"""

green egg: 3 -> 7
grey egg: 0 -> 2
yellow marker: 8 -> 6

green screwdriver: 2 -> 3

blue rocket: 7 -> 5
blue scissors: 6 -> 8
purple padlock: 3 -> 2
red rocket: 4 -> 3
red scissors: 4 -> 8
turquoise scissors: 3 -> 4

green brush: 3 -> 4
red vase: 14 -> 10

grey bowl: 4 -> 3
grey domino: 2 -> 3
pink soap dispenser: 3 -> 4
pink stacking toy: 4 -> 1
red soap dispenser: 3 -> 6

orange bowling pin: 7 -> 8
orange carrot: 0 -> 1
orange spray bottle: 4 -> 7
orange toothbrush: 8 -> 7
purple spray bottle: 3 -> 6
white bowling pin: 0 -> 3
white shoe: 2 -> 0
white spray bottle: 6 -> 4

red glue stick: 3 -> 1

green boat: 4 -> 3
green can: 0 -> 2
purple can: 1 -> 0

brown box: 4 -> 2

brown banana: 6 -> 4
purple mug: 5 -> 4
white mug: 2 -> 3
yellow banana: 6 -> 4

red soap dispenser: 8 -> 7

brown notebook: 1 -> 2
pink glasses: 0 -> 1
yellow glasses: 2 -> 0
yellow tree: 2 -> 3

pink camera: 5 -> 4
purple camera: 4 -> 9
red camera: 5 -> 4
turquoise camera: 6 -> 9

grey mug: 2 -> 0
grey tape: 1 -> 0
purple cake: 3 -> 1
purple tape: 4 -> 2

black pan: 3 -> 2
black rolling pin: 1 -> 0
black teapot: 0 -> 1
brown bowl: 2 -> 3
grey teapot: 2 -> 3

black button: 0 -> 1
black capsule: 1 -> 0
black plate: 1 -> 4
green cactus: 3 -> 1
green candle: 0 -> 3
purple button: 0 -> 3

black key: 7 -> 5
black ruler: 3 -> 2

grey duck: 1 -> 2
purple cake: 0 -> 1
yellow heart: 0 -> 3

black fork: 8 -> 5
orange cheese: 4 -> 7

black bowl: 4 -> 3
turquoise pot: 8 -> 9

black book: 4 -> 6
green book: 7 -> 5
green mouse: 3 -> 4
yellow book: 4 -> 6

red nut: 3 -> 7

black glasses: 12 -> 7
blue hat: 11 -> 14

"""

**Your goal:** State how many lines in the entries hold "dispenser". Nothing should come before or after the number.

**Task output:** 3